EXERCISE DESCRIPTION ::
Can you reproduce every line of the material below word for word, leaving out the picture lines?
━━━ WORKING DATA ━━━
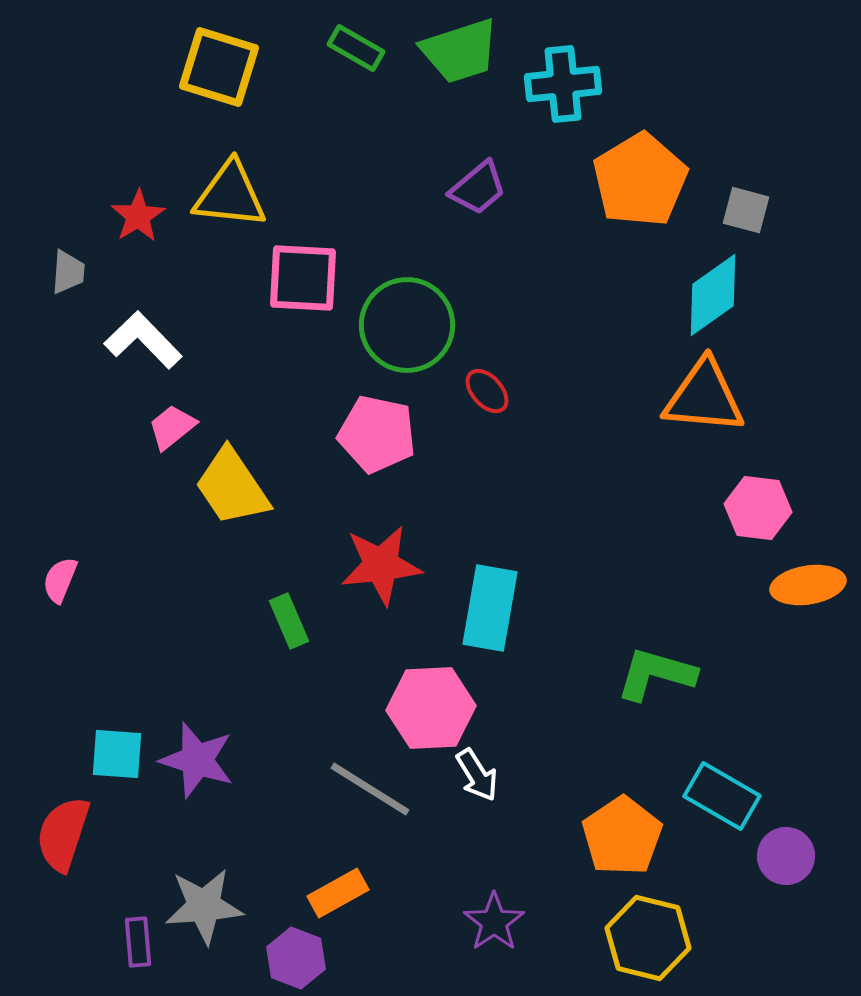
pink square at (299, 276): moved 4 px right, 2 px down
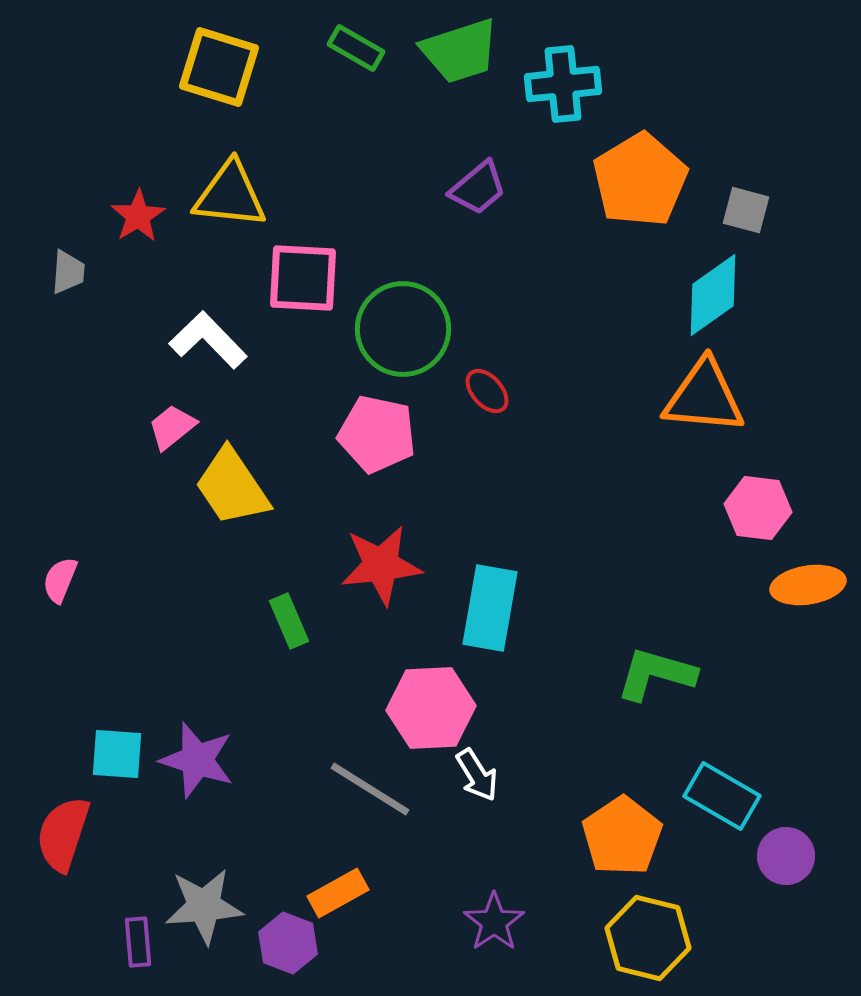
green circle at (407, 325): moved 4 px left, 4 px down
white L-shape at (143, 340): moved 65 px right
purple hexagon at (296, 958): moved 8 px left, 15 px up
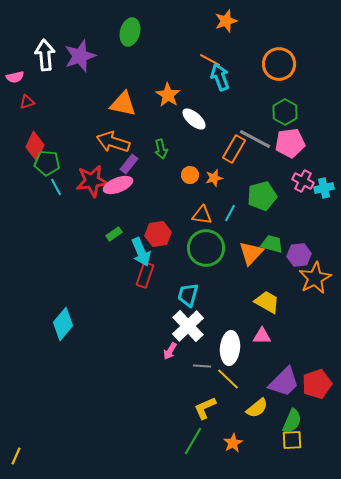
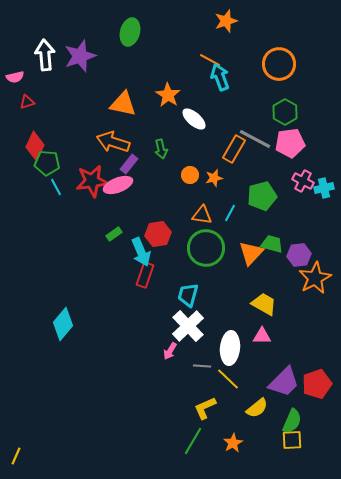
yellow trapezoid at (267, 302): moved 3 px left, 2 px down
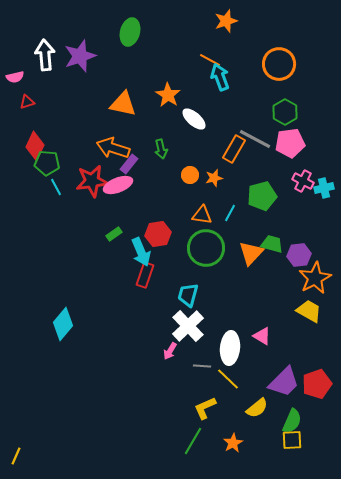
orange arrow at (113, 142): moved 6 px down
yellow trapezoid at (264, 304): moved 45 px right, 7 px down
pink triangle at (262, 336): rotated 30 degrees clockwise
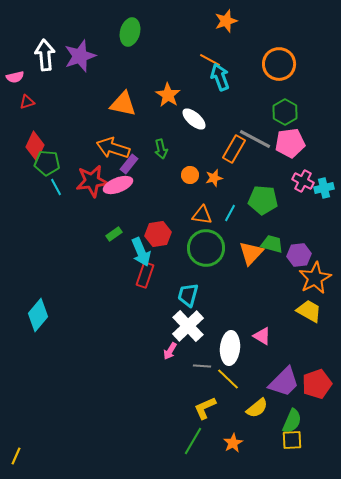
green pentagon at (262, 196): moved 1 px right, 4 px down; rotated 20 degrees clockwise
cyan diamond at (63, 324): moved 25 px left, 9 px up
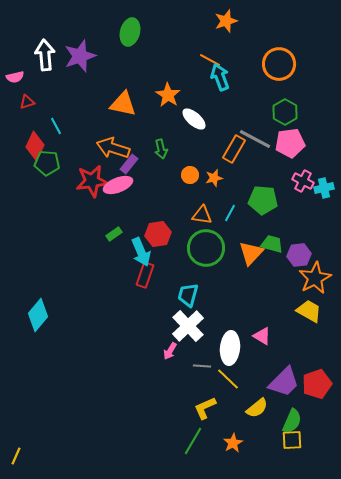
cyan line at (56, 187): moved 61 px up
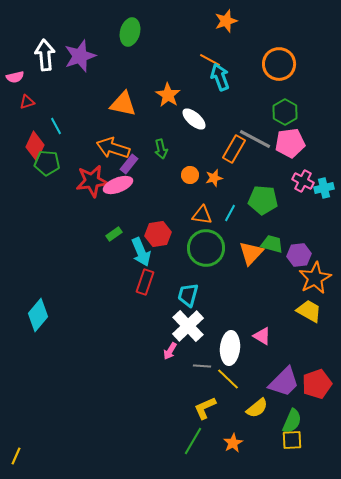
red rectangle at (145, 275): moved 7 px down
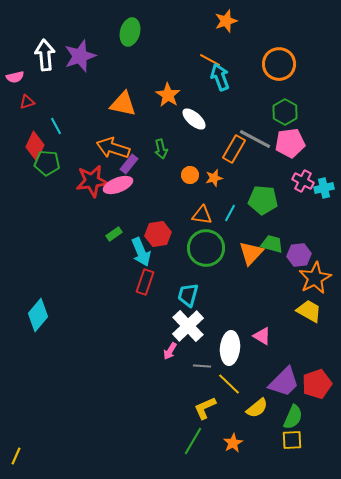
yellow line at (228, 379): moved 1 px right, 5 px down
green semicircle at (292, 421): moved 1 px right, 4 px up
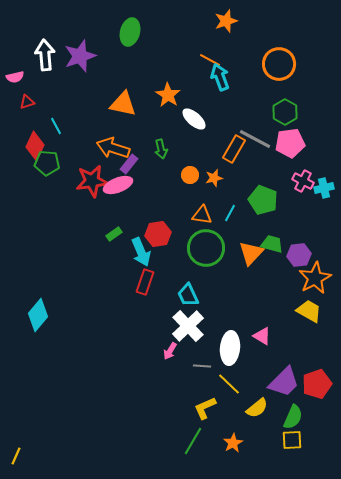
green pentagon at (263, 200): rotated 16 degrees clockwise
cyan trapezoid at (188, 295): rotated 40 degrees counterclockwise
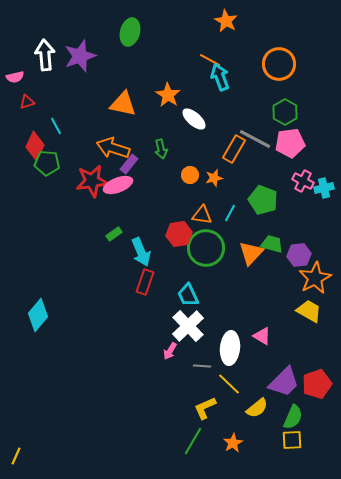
orange star at (226, 21): rotated 25 degrees counterclockwise
red hexagon at (158, 234): moved 21 px right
━━━
SOLVED EXERCISE ::
pink square at (299, 276): moved 4 px right, 2 px down
green circle at (407, 325): moved 4 px left, 4 px down
white L-shape at (143, 340): moved 65 px right
purple hexagon at (296, 958): moved 8 px left, 15 px up
yellow trapezoid at (267, 302): moved 3 px left, 2 px down
orange arrow at (113, 142): moved 6 px down
yellow trapezoid at (264, 304): moved 45 px right, 7 px down
pink triangle at (262, 336): rotated 30 degrees clockwise
green pentagon at (262, 196): moved 1 px right, 4 px down; rotated 20 degrees clockwise
cyan diamond at (63, 324): moved 25 px left, 9 px up
cyan line at (56, 187): moved 61 px up
red rectangle at (145, 275): moved 7 px down
yellow line at (228, 379): moved 1 px right, 5 px down
green semicircle at (292, 421): moved 1 px right, 4 px up
green pentagon at (263, 200): rotated 16 degrees clockwise
cyan trapezoid at (188, 295): rotated 40 degrees counterclockwise
orange star at (226, 21): rotated 25 degrees counterclockwise
red hexagon at (158, 234): moved 21 px right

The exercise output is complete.